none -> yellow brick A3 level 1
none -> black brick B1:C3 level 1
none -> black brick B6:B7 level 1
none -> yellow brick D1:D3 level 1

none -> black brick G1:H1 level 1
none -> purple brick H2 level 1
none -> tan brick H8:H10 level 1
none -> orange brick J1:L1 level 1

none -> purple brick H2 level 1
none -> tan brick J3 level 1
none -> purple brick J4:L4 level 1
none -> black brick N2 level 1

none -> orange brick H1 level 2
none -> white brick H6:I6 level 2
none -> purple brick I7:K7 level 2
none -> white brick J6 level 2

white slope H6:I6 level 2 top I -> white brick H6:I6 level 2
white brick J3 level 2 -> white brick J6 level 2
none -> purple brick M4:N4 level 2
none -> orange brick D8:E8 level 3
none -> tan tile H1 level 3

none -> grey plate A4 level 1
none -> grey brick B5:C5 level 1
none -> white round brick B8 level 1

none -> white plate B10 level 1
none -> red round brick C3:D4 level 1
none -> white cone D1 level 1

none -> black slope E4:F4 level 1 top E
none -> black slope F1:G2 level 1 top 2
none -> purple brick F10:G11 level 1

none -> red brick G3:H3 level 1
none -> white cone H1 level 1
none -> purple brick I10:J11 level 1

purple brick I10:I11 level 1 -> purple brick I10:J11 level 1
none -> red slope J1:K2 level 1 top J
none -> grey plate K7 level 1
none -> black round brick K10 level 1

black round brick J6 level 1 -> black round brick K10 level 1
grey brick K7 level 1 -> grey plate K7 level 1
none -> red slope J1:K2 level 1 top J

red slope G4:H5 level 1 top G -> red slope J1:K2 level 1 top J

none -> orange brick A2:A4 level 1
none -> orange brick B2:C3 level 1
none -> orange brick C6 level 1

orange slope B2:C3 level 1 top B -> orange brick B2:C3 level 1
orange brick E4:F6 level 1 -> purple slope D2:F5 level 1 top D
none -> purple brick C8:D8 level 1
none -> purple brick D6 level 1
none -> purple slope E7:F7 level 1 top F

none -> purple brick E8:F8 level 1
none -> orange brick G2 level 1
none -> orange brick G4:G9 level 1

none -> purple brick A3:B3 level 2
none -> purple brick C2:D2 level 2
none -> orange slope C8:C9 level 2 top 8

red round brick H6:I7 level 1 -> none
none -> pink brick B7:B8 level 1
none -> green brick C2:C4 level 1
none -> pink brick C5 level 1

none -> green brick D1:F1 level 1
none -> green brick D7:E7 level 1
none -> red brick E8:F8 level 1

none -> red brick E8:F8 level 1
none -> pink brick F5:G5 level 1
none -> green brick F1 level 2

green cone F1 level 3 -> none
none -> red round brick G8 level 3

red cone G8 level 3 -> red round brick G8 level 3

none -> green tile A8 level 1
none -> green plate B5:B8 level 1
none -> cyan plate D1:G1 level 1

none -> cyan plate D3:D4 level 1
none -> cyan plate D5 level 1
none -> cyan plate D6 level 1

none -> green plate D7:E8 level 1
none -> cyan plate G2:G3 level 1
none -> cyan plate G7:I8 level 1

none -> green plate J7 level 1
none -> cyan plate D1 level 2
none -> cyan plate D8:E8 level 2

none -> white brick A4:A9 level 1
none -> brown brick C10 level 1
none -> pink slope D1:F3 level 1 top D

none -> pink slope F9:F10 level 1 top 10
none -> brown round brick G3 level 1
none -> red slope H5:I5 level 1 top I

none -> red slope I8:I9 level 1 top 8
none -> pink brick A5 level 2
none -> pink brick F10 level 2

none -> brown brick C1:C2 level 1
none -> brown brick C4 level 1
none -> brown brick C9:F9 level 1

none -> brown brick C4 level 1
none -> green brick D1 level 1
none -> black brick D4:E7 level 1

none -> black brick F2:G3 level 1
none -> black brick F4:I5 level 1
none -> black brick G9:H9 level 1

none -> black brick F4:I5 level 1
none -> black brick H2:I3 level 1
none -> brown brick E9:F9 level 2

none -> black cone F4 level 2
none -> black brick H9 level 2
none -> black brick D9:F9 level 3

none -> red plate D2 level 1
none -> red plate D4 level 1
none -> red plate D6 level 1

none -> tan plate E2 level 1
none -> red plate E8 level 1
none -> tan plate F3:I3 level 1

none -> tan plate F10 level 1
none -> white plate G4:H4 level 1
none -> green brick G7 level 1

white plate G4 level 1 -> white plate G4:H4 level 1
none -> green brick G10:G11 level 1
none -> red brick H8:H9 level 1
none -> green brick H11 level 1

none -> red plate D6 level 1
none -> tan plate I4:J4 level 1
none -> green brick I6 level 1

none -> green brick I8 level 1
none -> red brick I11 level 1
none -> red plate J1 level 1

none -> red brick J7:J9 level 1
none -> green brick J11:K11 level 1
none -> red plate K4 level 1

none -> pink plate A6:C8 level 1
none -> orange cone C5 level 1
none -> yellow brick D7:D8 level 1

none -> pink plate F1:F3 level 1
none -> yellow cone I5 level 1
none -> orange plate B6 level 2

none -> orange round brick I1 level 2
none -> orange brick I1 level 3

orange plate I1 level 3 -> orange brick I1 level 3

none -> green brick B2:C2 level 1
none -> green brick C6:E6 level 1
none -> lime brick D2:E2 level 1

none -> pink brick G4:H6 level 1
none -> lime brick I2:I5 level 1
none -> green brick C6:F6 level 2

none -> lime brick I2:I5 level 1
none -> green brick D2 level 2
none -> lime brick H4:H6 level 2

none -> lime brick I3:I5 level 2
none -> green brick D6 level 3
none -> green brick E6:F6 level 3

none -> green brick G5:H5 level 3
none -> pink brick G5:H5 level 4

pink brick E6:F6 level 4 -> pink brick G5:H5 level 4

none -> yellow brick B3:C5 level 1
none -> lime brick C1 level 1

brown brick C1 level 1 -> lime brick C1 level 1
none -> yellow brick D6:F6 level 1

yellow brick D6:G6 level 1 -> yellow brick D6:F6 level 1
----
*EXERCISE INSTRUCTIONS*:
Every line that holds the word "brown" should be copied from the records above.

*YOUR SOLUTION*:
none -> brown brick C10 level 1
none -> brown round brick G3 level 1
none -> brown brick C1:C2 level 1
none -> brown brick C4 level 1
none -> brown brick C9:F9 level 1
none -> brown brick C4 level 1
none -> brown brick E9:F9 level 2
brown brick C1 level 1 -> lime brick C1 level 1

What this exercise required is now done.